### [Input material]
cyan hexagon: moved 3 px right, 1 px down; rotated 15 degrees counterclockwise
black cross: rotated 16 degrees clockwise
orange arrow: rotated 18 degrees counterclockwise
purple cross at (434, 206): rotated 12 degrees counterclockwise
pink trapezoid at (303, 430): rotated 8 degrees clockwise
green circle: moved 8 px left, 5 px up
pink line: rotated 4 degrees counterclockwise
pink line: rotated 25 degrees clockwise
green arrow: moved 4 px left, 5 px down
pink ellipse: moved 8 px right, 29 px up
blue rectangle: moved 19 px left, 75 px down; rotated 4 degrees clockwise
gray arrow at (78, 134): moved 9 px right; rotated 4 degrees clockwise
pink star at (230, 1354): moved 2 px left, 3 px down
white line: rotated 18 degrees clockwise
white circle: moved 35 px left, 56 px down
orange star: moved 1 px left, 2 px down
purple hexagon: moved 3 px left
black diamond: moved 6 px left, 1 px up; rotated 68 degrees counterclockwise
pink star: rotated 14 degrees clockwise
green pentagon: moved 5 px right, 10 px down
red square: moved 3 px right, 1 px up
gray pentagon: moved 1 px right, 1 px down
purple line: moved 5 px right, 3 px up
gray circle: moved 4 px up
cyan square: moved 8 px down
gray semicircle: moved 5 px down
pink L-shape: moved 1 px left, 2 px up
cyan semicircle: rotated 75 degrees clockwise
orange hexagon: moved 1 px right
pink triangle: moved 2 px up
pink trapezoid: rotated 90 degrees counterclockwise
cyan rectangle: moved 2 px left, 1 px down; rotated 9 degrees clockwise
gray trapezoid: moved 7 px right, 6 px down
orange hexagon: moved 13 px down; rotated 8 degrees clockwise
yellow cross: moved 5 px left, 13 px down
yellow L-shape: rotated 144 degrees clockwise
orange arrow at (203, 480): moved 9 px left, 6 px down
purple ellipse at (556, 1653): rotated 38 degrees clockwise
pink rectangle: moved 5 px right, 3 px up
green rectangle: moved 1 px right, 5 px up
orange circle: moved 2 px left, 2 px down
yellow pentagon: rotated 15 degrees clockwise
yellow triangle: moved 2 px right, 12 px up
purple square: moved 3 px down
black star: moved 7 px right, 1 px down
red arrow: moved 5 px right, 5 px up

### [Activity]
Looking at the entries above, can you reproduce exactly the lines from the one that holds "pink triangle: moved 2 px up" through the one that holds "orange hexagon: moved 13", and only those?

### [Task response]
pink triangle: moved 2 px up
pink trapezoid: rotated 90 degrees counterclockwise
cyan rectangle: moved 2 px left, 1 px down; rotated 9 degrees clockwise
gray trapezoid: moved 7 px right, 6 px down
orange hexagon: moved 13 px down; rotated 8 degrees clockwise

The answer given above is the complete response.